* [DATA EXTRACTS]:
━━━━━━━━━━━━━━━━
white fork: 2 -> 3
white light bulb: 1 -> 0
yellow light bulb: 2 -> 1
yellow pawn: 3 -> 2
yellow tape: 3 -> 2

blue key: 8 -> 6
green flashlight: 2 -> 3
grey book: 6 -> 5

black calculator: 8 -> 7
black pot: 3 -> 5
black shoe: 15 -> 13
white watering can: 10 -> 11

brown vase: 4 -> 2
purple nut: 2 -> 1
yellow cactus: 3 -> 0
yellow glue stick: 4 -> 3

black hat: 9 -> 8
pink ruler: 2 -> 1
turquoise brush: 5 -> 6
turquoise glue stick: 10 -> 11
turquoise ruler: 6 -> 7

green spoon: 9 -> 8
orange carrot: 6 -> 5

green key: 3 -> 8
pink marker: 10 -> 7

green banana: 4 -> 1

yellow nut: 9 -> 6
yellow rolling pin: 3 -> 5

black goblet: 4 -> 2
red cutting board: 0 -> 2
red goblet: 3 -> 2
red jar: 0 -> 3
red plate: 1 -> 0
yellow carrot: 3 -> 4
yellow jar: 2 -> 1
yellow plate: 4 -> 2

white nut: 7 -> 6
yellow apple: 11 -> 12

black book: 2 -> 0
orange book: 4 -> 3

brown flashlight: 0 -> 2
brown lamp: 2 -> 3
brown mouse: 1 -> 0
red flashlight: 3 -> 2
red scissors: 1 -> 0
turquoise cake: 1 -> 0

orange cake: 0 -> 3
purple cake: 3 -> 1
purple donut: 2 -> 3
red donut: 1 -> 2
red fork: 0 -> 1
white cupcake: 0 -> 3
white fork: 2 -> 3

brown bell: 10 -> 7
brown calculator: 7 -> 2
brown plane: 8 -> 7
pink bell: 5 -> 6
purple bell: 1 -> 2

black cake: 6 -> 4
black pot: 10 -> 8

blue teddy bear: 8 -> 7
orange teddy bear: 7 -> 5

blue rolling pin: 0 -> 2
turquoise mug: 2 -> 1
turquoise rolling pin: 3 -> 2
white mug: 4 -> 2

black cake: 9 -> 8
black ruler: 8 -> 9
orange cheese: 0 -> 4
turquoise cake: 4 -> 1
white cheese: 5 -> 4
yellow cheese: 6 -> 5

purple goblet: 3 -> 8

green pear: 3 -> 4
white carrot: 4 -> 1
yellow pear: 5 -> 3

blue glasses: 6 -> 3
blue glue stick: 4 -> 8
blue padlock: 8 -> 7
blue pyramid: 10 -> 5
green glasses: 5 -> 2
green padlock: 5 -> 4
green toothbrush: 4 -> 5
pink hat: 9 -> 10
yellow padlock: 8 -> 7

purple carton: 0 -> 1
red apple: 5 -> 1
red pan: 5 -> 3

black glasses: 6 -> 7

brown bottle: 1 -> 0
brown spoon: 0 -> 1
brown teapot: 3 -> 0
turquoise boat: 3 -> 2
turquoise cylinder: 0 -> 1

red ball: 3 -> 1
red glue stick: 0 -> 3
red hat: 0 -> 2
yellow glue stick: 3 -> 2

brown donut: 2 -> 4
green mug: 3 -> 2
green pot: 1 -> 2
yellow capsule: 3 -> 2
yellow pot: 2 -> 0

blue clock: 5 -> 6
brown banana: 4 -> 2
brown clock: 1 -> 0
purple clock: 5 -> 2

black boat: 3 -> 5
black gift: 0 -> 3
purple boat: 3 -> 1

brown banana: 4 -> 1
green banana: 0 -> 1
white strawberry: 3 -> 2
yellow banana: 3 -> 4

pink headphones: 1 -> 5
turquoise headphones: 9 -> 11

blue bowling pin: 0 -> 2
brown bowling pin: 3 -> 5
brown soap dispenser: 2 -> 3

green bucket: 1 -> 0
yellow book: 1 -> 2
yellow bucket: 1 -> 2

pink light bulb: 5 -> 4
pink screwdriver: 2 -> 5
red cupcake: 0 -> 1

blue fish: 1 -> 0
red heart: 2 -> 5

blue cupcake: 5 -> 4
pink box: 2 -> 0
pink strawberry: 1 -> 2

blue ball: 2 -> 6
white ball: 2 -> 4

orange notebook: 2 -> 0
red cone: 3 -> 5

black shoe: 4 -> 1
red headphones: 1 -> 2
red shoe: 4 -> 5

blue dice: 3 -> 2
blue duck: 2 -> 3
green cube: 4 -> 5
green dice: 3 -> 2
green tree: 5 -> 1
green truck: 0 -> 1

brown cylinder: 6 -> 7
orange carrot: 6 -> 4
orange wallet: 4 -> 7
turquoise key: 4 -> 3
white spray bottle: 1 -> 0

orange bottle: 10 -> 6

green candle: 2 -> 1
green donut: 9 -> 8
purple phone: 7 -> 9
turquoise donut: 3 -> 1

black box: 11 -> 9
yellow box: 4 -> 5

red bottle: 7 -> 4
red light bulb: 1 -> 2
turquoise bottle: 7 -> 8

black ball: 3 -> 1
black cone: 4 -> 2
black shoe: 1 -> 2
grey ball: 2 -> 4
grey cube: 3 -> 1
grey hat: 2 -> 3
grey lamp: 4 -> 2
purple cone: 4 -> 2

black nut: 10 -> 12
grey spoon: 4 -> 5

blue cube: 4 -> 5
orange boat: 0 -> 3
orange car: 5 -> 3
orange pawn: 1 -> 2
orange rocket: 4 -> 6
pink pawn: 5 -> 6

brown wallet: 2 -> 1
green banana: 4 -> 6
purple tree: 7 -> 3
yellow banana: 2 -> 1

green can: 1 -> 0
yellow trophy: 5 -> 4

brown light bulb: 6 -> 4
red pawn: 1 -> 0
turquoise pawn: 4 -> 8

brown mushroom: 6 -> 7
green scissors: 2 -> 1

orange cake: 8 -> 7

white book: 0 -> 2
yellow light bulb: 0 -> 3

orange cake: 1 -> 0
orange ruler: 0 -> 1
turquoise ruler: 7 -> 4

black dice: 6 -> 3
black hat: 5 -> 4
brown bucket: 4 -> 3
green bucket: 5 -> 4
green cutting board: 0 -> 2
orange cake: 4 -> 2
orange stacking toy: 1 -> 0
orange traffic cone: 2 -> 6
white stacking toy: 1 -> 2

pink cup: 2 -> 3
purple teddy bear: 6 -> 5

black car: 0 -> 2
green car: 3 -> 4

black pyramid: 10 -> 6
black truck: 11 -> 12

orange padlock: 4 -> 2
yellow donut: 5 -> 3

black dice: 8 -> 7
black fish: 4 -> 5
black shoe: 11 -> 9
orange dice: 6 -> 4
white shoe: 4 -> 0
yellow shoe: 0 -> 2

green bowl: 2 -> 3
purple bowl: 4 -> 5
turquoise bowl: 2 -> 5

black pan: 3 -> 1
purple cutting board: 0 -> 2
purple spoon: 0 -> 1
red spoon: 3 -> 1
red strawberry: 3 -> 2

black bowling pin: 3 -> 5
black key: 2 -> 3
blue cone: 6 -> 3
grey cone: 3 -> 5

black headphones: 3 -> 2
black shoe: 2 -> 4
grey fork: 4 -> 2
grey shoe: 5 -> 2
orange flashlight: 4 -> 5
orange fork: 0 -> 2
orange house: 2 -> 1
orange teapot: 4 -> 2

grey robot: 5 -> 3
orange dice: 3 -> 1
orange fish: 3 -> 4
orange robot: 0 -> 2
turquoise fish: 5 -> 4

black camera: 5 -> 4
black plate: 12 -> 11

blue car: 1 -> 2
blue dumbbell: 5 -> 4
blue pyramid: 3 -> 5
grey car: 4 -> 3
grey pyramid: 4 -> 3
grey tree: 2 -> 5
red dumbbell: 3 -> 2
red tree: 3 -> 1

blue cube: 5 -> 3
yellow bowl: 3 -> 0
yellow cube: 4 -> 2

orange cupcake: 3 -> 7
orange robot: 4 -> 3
━━━━━━━━━━━━━━━━
Using the listing above, reproduce each line without omission.

* [EXERCISE RESULT]:
white fork: 2 -> 3
white light bulb: 1 -> 0
yellow light bulb: 2 -> 1
yellow pawn: 3 -> 2
yellow tape: 3 -> 2

blue key: 8 -> 6
green flashlight: 2 -> 3
grey book: 6 -> 5

black calculator: 8 -> 7
black pot: 3 -> 5
black shoe: 15 -> 13
white watering can: 10 -> 11

brown vase: 4 -> 2
purple nut: 2 -> 1
yellow cactus: 3 -> 0
yellow glue stick: 4 -> 3

black hat: 9 -> 8
pink ruler: 2 -> 1
turquoise brush: 5 -> 6
turquoise glue stick: 10 -> 11
turquoise ruler: 6 -> 7

green spoon: 9 -> 8
orange carrot: 6 -> 5

green key: 3 -> 8
pink marker: 10 -> 7

green banana: 4 -> 1

yellow nut: 9 -> 6
yellow rolling pin: 3 -> 5

black goblet: 4 -> 2
red cutting board: 0 -> 2
red goblet: 3 -> 2
red jar: 0 -> 3
red plate: 1 -> 0
yellow carrot: 3 -> 4
yellow jar: 2 -> 1
yellow plate: 4 -> 2

white nut: 7 -> 6
yellow apple: 11 -> 12

black book: 2 -> 0
orange book: 4 -> 3

brown flashlight: 0 -> 2
brown lamp: 2 -> 3
brown mouse: 1 -> 0
red flashlight: 3 -> 2
red scissors: 1 -> 0
turquoise cake: 1 -> 0

orange cake: 0 -> 3
purple cake: 3 -> 1
purple donut: 2 -> 3
red donut: 1 -> 2
red fork: 0 -> 1
white cupcake: 0 -> 3
white fork: 2 -> 3

brown bell: 10 -> 7
brown calculator: 7 -> 2
brown plane: 8 -> 7
pink bell: 5 -> 6
purple bell: 1 -> 2

black cake: 6 -> 4
black pot: 10 -> 8

blue teddy bear: 8 -> 7
orange teddy bear: 7 -> 5

blue rolling pin: 0 -> 2
turquoise mug: 2 -> 1
turquoise rolling pin: 3 -> 2
white mug: 4 -> 2

black cake: 9 -> 8
black ruler: 8 -> 9
orange cheese: 0 -> 4
turquoise cake: 4 -> 1
white cheese: 5 -> 4
yellow cheese: 6 -> 5

purple goblet: 3 -> 8

green pear: 3 -> 4
white carrot: 4 -> 1
yellow pear: 5 -> 3

blue glasses: 6 -> 3
blue glue stick: 4 -> 8
blue padlock: 8 -> 7
blue pyramid: 10 -> 5
green glasses: 5 -> 2
green padlock: 5 -> 4
green toothbrush: 4 -> 5
pink hat: 9 -> 10
yellow padlock: 8 -> 7

purple carton: 0 -> 1
red apple: 5 -> 1
red pan: 5 -> 3

black glasses: 6 -> 7

brown bottle: 1 -> 0
brown spoon: 0 -> 1
brown teapot: 3 -> 0
turquoise boat: 3 -> 2
turquoise cylinder: 0 -> 1

red ball: 3 -> 1
red glue stick: 0 -> 3
red hat: 0 -> 2
yellow glue stick: 3 -> 2

brown donut: 2 -> 4
green mug: 3 -> 2
green pot: 1 -> 2
yellow capsule: 3 -> 2
yellow pot: 2 -> 0

blue clock: 5 -> 6
brown banana: 4 -> 2
brown clock: 1 -> 0
purple clock: 5 -> 2

black boat: 3 -> 5
black gift: 0 -> 3
purple boat: 3 -> 1

brown banana: 4 -> 1
green banana: 0 -> 1
white strawberry: 3 -> 2
yellow banana: 3 -> 4

pink headphones: 1 -> 5
turquoise headphones: 9 -> 11

blue bowling pin: 0 -> 2
brown bowling pin: 3 -> 5
brown soap dispenser: 2 -> 3

green bucket: 1 -> 0
yellow book: 1 -> 2
yellow bucket: 1 -> 2

pink light bulb: 5 -> 4
pink screwdriver: 2 -> 5
red cupcake: 0 -> 1

blue fish: 1 -> 0
red heart: 2 -> 5

blue cupcake: 5 -> 4
pink box: 2 -> 0
pink strawberry: 1 -> 2

blue ball: 2 -> 6
white ball: 2 -> 4

orange notebook: 2 -> 0
red cone: 3 -> 5

black shoe: 4 -> 1
red headphones: 1 -> 2
red shoe: 4 -> 5

blue dice: 3 -> 2
blue duck: 2 -> 3
green cube: 4 -> 5
green dice: 3 -> 2
green tree: 5 -> 1
green truck: 0 -> 1

brown cylinder: 6 -> 7
orange carrot: 6 -> 4
orange wallet: 4 -> 7
turquoise key: 4 -> 3
white spray bottle: 1 -> 0

orange bottle: 10 -> 6

green candle: 2 -> 1
green donut: 9 -> 8
purple phone: 7 -> 9
turquoise donut: 3 -> 1

black box: 11 -> 9
yellow box: 4 -> 5

red bottle: 7 -> 4
red light bulb: 1 -> 2
turquoise bottle: 7 -> 8

black ball: 3 -> 1
black cone: 4 -> 2
black shoe: 1 -> 2
grey ball: 2 -> 4
grey cube: 3 -> 1
grey hat: 2 -> 3
grey lamp: 4 -> 2
purple cone: 4 -> 2

black nut: 10 -> 12
grey spoon: 4 -> 5

blue cube: 4 -> 5
orange boat: 0 -> 3
orange car: 5 -> 3
orange pawn: 1 -> 2
orange rocket: 4 -> 6
pink pawn: 5 -> 6

brown wallet: 2 -> 1
green banana: 4 -> 6
purple tree: 7 -> 3
yellow banana: 2 -> 1

green can: 1 -> 0
yellow trophy: 5 -> 4

brown light bulb: 6 -> 4
red pawn: 1 -> 0
turquoise pawn: 4 -> 8

brown mushroom: 6 -> 7
green scissors: 2 -> 1

orange cake: 8 -> 7

white book: 0 -> 2
yellow light bulb: 0 -> 3

orange cake: 1 -> 0
orange ruler: 0 -> 1
turquoise ruler: 7 -> 4

black dice: 6 -> 3
black hat: 5 -> 4
brown bucket: 4 -> 3
green bucket: 5 -> 4
green cutting board: 0 -> 2
orange cake: 4 -> 2
orange stacking toy: 1 -> 0
orange traffic cone: 2 -> 6
white stacking toy: 1 -> 2

pink cup: 2 -> 3
purple teddy bear: 6 -> 5

black car: 0 -> 2
green car: 3 -> 4

black pyramid: 10 -> 6
black truck: 11 -> 12

orange padlock: 4 -> 2
yellow donut: 5 -> 3

black dice: 8 -> 7
black fish: 4 -> 5
black shoe: 11 -> 9
orange dice: 6 -> 4
white shoe: 4 -> 0
yellow shoe: 0 -> 2

green bowl: 2 -> 3
purple bowl: 4 -> 5
turquoise bowl: 2 -> 5

black pan: 3 -> 1
purple cutting board: 0 -> 2
purple spoon: 0 -> 1
red spoon: 3 -> 1
red strawberry: 3 -> 2

black bowling pin: 3 -> 5
black key: 2 -> 3
blue cone: 6 -> 3
grey cone: 3 -> 5

black headphones: 3 -> 2
black shoe: 2 -> 4
grey fork: 4 -> 2
grey shoe: 5 -> 2
orange flashlight: 4 -> 5
orange fork: 0 -> 2
orange house: 2 -> 1
orange teapot: 4 -> 2

grey robot: 5 -> 3
orange dice: 3 -> 1
orange fish: 3 -> 4
orange robot: 0 -> 2
turquoise fish: 5 -> 4

black camera: 5 -> 4
black plate: 12 -> 11

blue car: 1 -> 2
blue dumbbell: 5 -> 4
blue pyramid: 3 -> 5
grey car: 4 -> 3
grey pyramid: 4 -> 3
grey tree: 2 -> 5
red dumbbell: 3 -> 2
red tree: 3 -> 1

blue cube: 5 -> 3
yellow bowl: 3 -> 0
yellow cube: 4 -> 2

orange cupcake: 3 -> 7
orange robot: 4 -> 3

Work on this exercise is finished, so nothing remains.